- **Directions**
Make a verbatim copy of the entries below; pictures stay out.

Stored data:
____

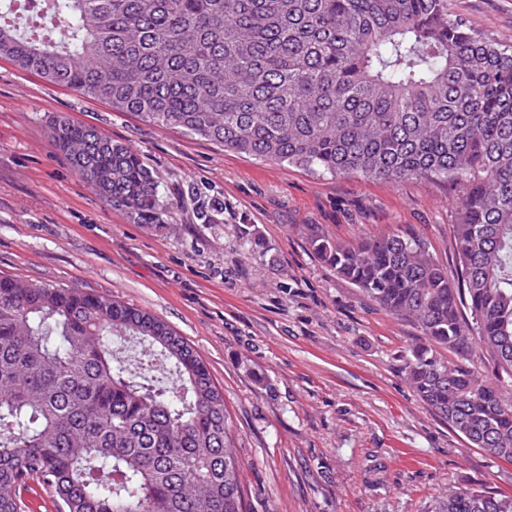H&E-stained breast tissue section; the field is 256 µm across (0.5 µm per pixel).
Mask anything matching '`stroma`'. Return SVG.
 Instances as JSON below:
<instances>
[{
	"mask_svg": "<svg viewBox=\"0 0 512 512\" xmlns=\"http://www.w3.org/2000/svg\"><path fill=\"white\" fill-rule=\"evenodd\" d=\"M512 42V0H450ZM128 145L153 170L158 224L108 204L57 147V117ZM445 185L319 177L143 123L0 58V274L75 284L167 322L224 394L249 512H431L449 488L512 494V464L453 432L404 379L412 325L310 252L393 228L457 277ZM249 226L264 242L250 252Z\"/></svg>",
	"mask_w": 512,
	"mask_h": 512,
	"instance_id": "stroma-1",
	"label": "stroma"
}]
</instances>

____

- **Full answer**
H&E-stained breast tissue section; the field is 256 µm across (0.5 µm per pixel).
Mask anything matching '`stroma`'. Return SVG.
 Instances as JSON below:
<instances>
[{
	"mask_svg": "<svg viewBox=\"0 0 512 512\" xmlns=\"http://www.w3.org/2000/svg\"><path fill=\"white\" fill-rule=\"evenodd\" d=\"M512 42V0H450ZM128 145L153 170L158 224L108 204L57 147V117ZM445 185L319 177L143 123L0 58V274L75 284L167 322L224 394L249 512H431L449 488L512 494V464L453 432L404 379L412 325L310 252L393 228L457 277ZM249 226L264 242L250 252Z\"/></svg>",
	"mask_w": 512,
	"mask_h": 512,
	"instance_id": "stroma-1",
	"label": "stroma"
}]
</instances>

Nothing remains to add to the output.